§ What the task requires: From the entries that follow, copy each line in which "trapezoid" appears.

****

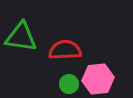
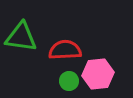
pink hexagon: moved 5 px up
green circle: moved 3 px up
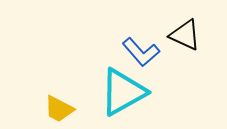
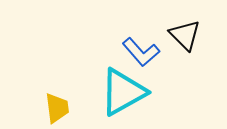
black triangle: rotated 20 degrees clockwise
yellow trapezoid: moved 2 px left, 1 px up; rotated 124 degrees counterclockwise
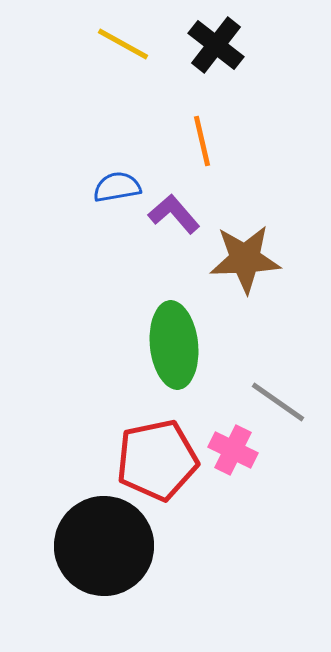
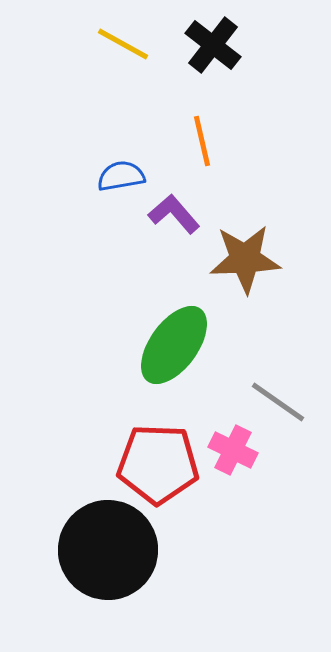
black cross: moved 3 px left
blue semicircle: moved 4 px right, 11 px up
green ellipse: rotated 42 degrees clockwise
red pentagon: moved 1 px right, 4 px down; rotated 14 degrees clockwise
black circle: moved 4 px right, 4 px down
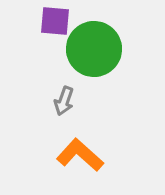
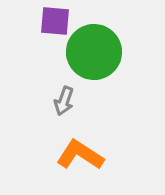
green circle: moved 3 px down
orange L-shape: rotated 9 degrees counterclockwise
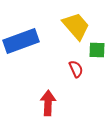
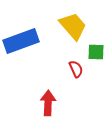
yellow trapezoid: moved 3 px left
green square: moved 1 px left, 2 px down
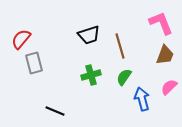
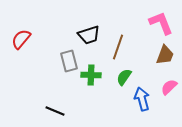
brown line: moved 2 px left, 1 px down; rotated 35 degrees clockwise
gray rectangle: moved 35 px right, 2 px up
green cross: rotated 18 degrees clockwise
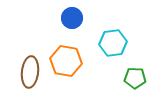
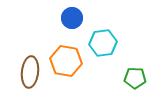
cyan hexagon: moved 10 px left
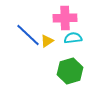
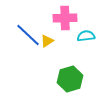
cyan semicircle: moved 13 px right, 2 px up
green hexagon: moved 8 px down
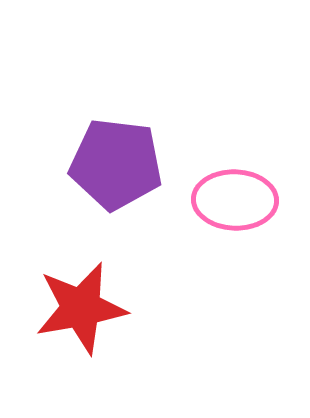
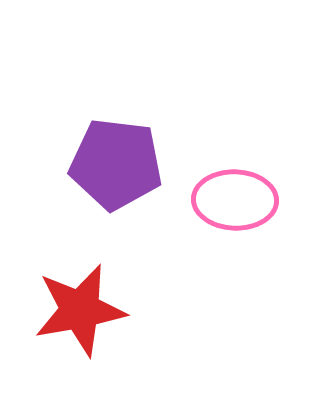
red star: moved 1 px left, 2 px down
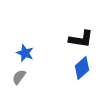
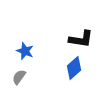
blue star: moved 2 px up
blue diamond: moved 8 px left
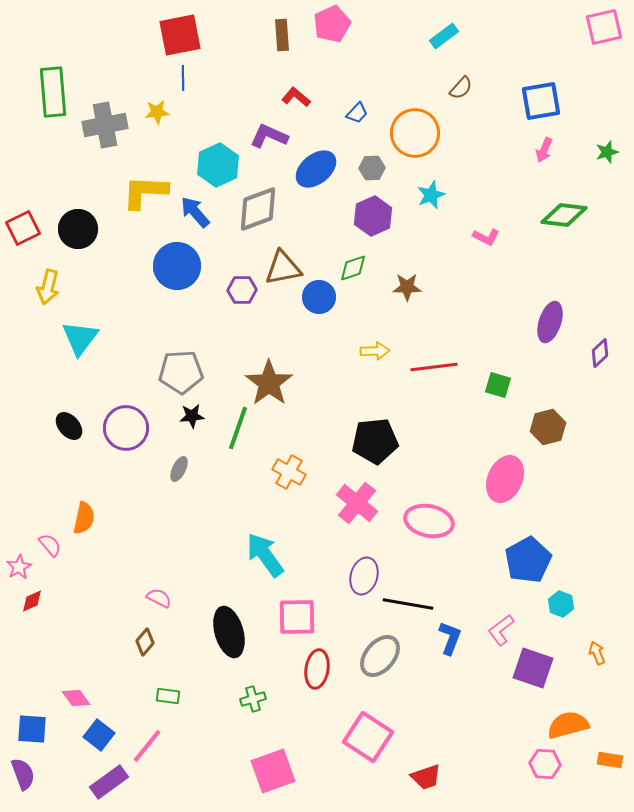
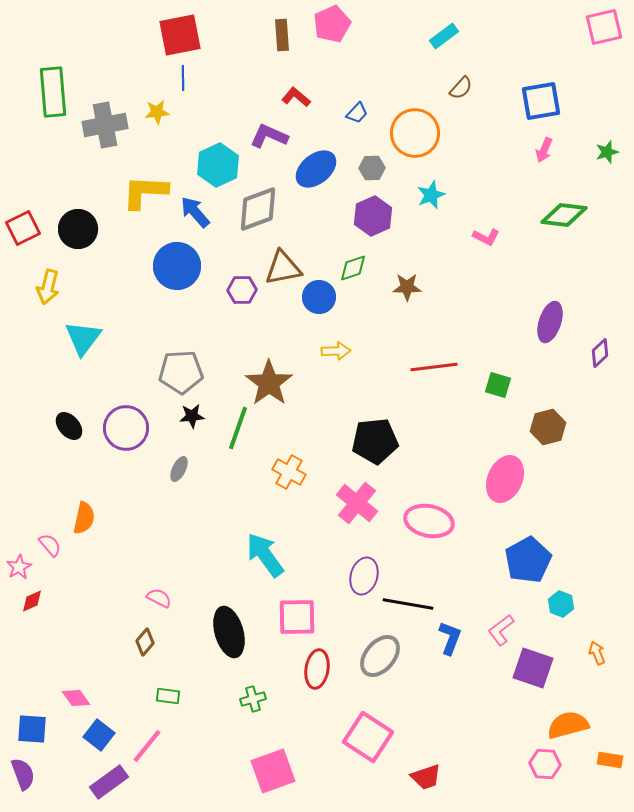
cyan triangle at (80, 338): moved 3 px right
yellow arrow at (375, 351): moved 39 px left
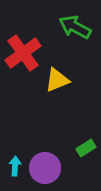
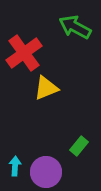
red cross: moved 1 px right
yellow triangle: moved 11 px left, 8 px down
green rectangle: moved 7 px left, 2 px up; rotated 18 degrees counterclockwise
purple circle: moved 1 px right, 4 px down
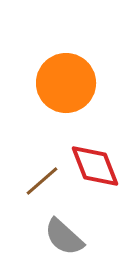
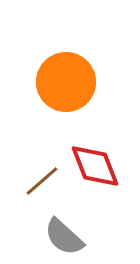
orange circle: moved 1 px up
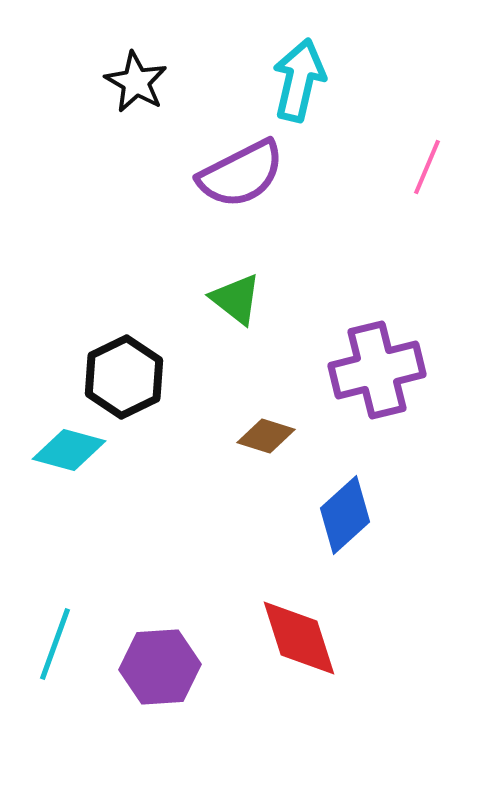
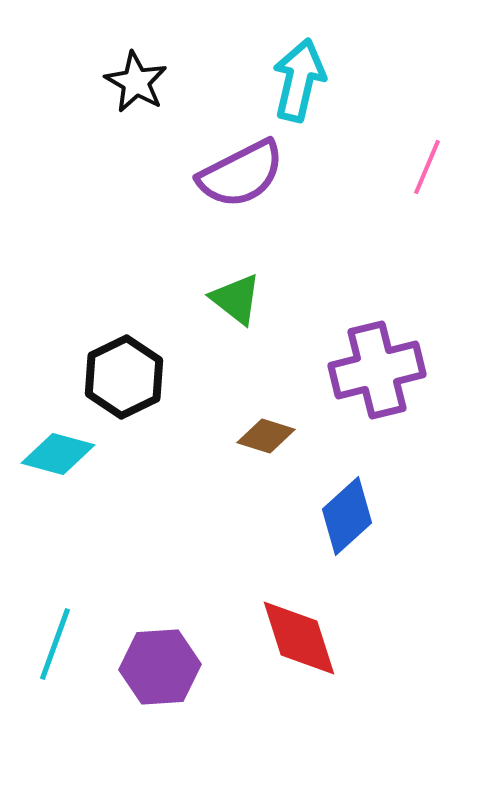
cyan diamond: moved 11 px left, 4 px down
blue diamond: moved 2 px right, 1 px down
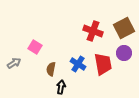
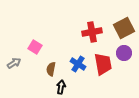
red cross: moved 1 px left, 1 px down; rotated 30 degrees counterclockwise
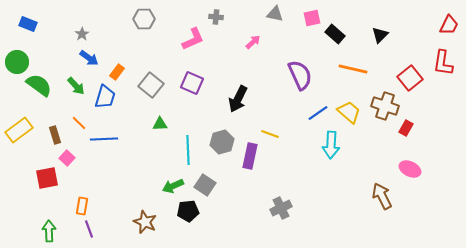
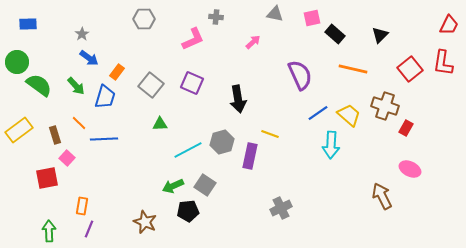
blue rectangle at (28, 24): rotated 24 degrees counterclockwise
red square at (410, 78): moved 9 px up
black arrow at (238, 99): rotated 36 degrees counterclockwise
yellow trapezoid at (349, 112): moved 3 px down
cyan line at (188, 150): rotated 64 degrees clockwise
purple line at (89, 229): rotated 42 degrees clockwise
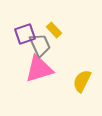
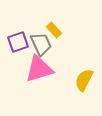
purple square: moved 7 px left, 8 px down
gray trapezoid: moved 1 px right, 1 px up
yellow semicircle: moved 2 px right, 1 px up
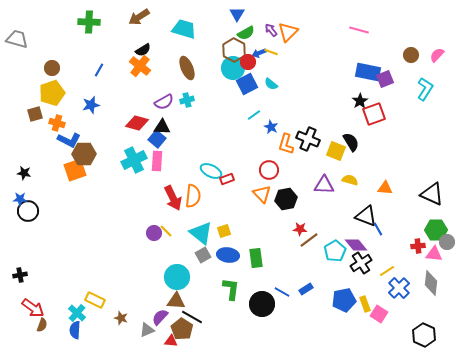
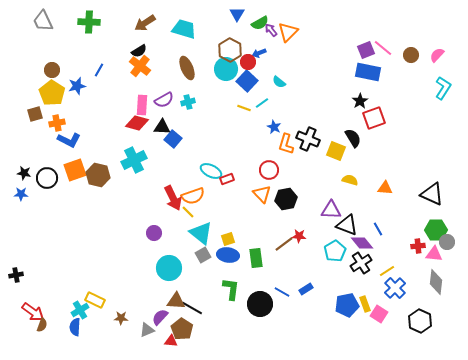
brown arrow at (139, 17): moved 6 px right, 6 px down
pink line at (359, 30): moved 24 px right, 18 px down; rotated 24 degrees clockwise
green semicircle at (246, 33): moved 14 px right, 10 px up
gray trapezoid at (17, 39): moved 26 px right, 18 px up; rotated 130 degrees counterclockwise
black semicircle at (143, 50): moved 4 px left, 1 px down
brown hexagon at (234, 50): moved 4 px left
yellow line at (271, 52): moved 27 px left, 56 px down
brown circle at (52, 68): moved 2 px down
cyan circle at (233, 68): moved 7 px left, 1 px down
purple square at (385, 79): moved 19 px left, 29 px up
blue square at (247, 84): moved 3 px up; rotated 20 degrees counterclockwise
cyan semicircle at (271, 84): moved 8 px right, 2 px up
cyan L-shape at (425, 89): moved 18 px right, 1 px up
yellow pentagon at (52, 93): rotated 20 degrees counterclockwise
cyan cross at (187, 100): moved 1 px right, 2 px down
purple semicircle at (164, 102): moved 2 px up
blue star at (91, 105): moved 14 px left, 19 px up
red square at (374, 114): moved 4 px down
cyan line at (254, 115): moved 8 px right, 12 px up
orange cross at (57, 123): rotated 28 degrees counterclockwise
blue star at (271, 127): moved 3 px right
blue square at (157, 139): moved 16 px right
black semicircle at (351, 142): moved 2 px right, 4 px up
brown hexagon at (84, 154): moved 14 px right, 21 px down; rotated 15 degrees clockwise
pink rectangle at (157, 161): moved 15 px left, 56 px up
purple triangle at (324, 185): moved 7 px right, 25 px down
orange semicircle at (193, 196): rotated 65 degrees clockwise
blue star at (20, 199): moved 1 px right, 5 px up
black circle at (28, 211): moved 19 px right, 33 px up
black triangle at (366, 216): moved 19 px left, 9 px down
red star at (300, 229): moved 1 px left, 7 px down
yellow line at (166, 231): moved 22 px right, 19 px up
yellow square at (224, 231): moved 4 px right, 8 px down
brown line at (309, 240): moved 25 px left, 4 px down
purple diamond at (356, 245): moved 6 px right, 2 px up
black cross at (20, 275): moved 4 px left
cyan circle at (177, 277): moved 8 px left, 9 px up
gray diamond at (431, 283): moved 5 px right, 1 px up
blue cross at (399, 288): moved 4 px left
blue pentagon at (344, 300): moved 3 px right, 5 px down
black circle at (262, 304): moved 2 px left
red arrow at (33, 308): moved 4 px down
cyan cross at (77, 313): moved 3 px right, 3 px up; rotated 18 degrees clockwise
black line at (192, 317): moved 9 px up
brown star at (121, 318): rotated 16 degrees counterclockwise
blue semicircle at (75, 330): moved 3 px up
black hexagon at (424, 335): moved 4 px left, 14 px up
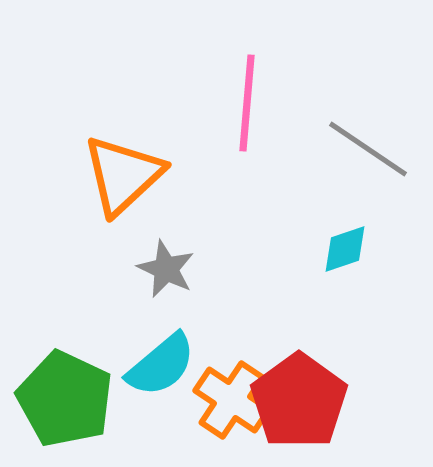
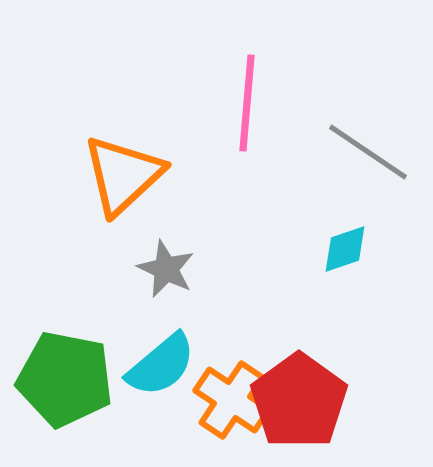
gray line: moved 3 px down
green pentagon: moved 20 px up; rotated 14 degrees counterclockwise
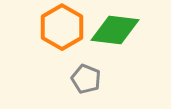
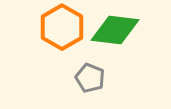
gray pentagon: moved 4 px right, 1 px up
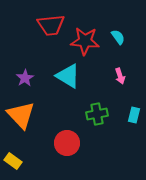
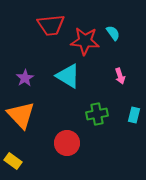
cyan semicircle: moved 5 px left, 4 px up
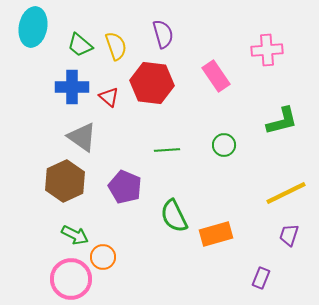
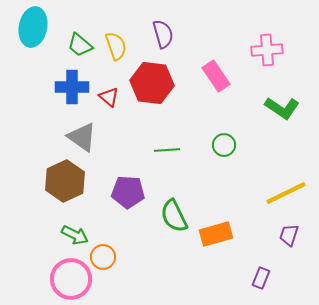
green L-shape: moved 13 px up; rotated 48 degrees clockwise
purple pentagon: moved 3 px right, 5 px down; rotated 20 degrees counterclockwise
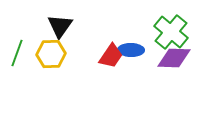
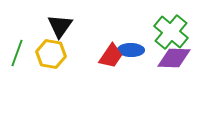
yellow hexagon: rotated 12 degrees clockwise
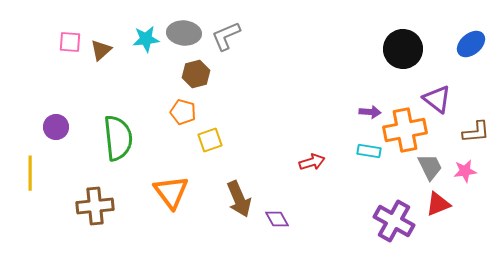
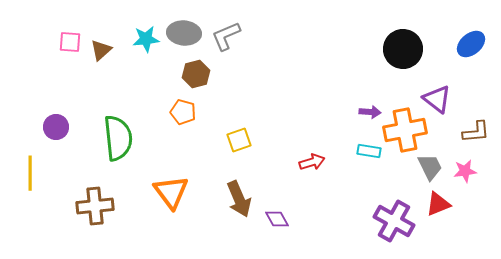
yellow square: moved 29 px right
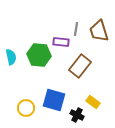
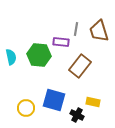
yellow rectangle: rotated 24 degrees counterclockwise
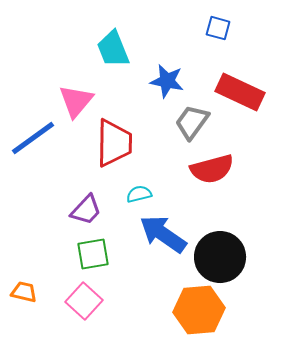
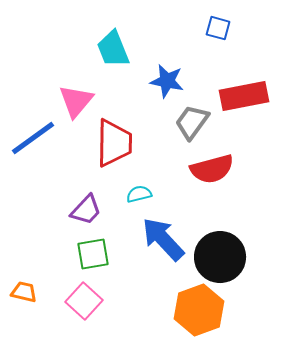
red rectangle: moved 4 px right, 4 px down; rotated 36 degrees counterclockwise
blue arrow: moved 5 px down; rotated 12 degrees clockwise
orange hexagon: rotated 15 degrees counterclockwise
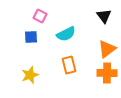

****

§ The completed task:
yellow trapezoid: moved 2 px left, 1 px up; rotated 124 degrees counterclockwise
yellow trapezoid: moved 3 px left
yellow trapezoid at (349, 112): moved 3 px down
gray trapezoid: moved 1 px right, 1 px up
gray trapezoid at (17, 39): moved 26 px right, 18 px up; rotated 130 degrees counterclockwise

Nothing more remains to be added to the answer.